## [Assignment]
The records below are to be written out again, exactly as they appear.

---- Source information

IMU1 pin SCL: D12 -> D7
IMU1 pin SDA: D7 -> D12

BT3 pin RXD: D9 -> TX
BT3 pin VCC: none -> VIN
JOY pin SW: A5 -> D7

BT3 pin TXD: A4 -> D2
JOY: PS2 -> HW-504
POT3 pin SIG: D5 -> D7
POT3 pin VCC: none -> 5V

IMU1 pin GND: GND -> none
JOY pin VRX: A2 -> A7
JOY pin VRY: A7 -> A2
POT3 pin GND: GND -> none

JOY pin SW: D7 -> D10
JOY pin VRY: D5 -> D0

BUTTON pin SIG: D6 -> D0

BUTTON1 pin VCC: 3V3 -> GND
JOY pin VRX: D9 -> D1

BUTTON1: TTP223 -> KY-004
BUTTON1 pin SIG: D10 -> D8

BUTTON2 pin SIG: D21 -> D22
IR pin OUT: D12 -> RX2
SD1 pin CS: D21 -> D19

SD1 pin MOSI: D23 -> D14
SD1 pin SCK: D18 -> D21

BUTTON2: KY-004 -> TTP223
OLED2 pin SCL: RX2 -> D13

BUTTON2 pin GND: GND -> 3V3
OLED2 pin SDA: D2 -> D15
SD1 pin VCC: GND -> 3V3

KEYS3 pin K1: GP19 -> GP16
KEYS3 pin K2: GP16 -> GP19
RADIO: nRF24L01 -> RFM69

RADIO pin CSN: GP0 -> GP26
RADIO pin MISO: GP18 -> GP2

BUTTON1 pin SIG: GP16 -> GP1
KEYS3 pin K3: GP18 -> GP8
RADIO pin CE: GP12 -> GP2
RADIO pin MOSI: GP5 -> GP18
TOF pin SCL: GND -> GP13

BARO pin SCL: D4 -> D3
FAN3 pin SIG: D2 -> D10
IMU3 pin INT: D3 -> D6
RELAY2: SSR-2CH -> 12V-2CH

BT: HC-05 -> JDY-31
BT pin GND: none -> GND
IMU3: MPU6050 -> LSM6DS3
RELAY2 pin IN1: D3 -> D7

--------

## [Result]
IMU1 pin SCL: D12 -> D7
IMU1 pin SDA: D7 -> D12

BT3 pin RXD: D9 -> TX
BT3 pin VCC: none -> VIN
JOY pin SW: A5 -> D7

BT3 pin TXD: A4 -> D2
JOY: PS2 -> HW-504
POT3 pin SIG: D5 -> D7
POT3 pin VCC: none -> 5V

IMU1 pin GND: GND -> none
JOY pin VRX: A2 -> A7
JOY pin VRY: A7 -> A2
POT3 pin GND: GND -> none

JOY pin SW: D7 -> D10
JOY pin VRY: D5 -> D0

BUTTON pin SIG: D6 -> D0

BUTTON1 pin VCC: 3V3 -> GND
JOY pin VRX: D9 -> D1

BUTTON1: TTP223 -> KY-004
BUTTON1 pin SIG: D10 -> D8

BUTTON2 pin SIG: D21 -> D22
IR pin OUT: D12 -> RX2
SD1 pin CS: D21 -> D19

SD1 pin MOSI: D23 -> D14
SD1 pin SCK: D18 -> D21

BUTTON2: KY-004 -> TTP223
OLED2 pin SCL: RX2 -> D13

BUTTON2 pin GND: GND -> 3V3
OLED2 pin SDA: D2 -> D15
SD1 pin VCC: GND -> 3V3

KEYS3 pin K1: GP19 -> GP16
KEYS3 pin K2: GP16 -> GP19
RADIO: nRF24L01 -> RFM69

RADIO pin CSN: GP0 -> GP26
RADIO pin MISO: GP18 -> GP2

BUTTON1 pin SIG: GP16 -> GP1
KEYS3 pin K3: GP18 -> GP8
RADIO pin CE: GP12 -> GP2
RADIO pin MOSI: GP5 -> GP18
TOF pin SCL: GND -> GP13

BARO pin SCL: D4 -> D3
FAN3 pin SIG: D2 -> D10
IMU3 pin INT: D3 -> D6
RELAY2: SSR-2CH -> 12V-2CH

BT: HC-05 -> JDY-31
BT pin GND: none -> GND
IMU3: MPU6050 -> LSM6DS3
RELAY2 pin IN1: D3 -> D7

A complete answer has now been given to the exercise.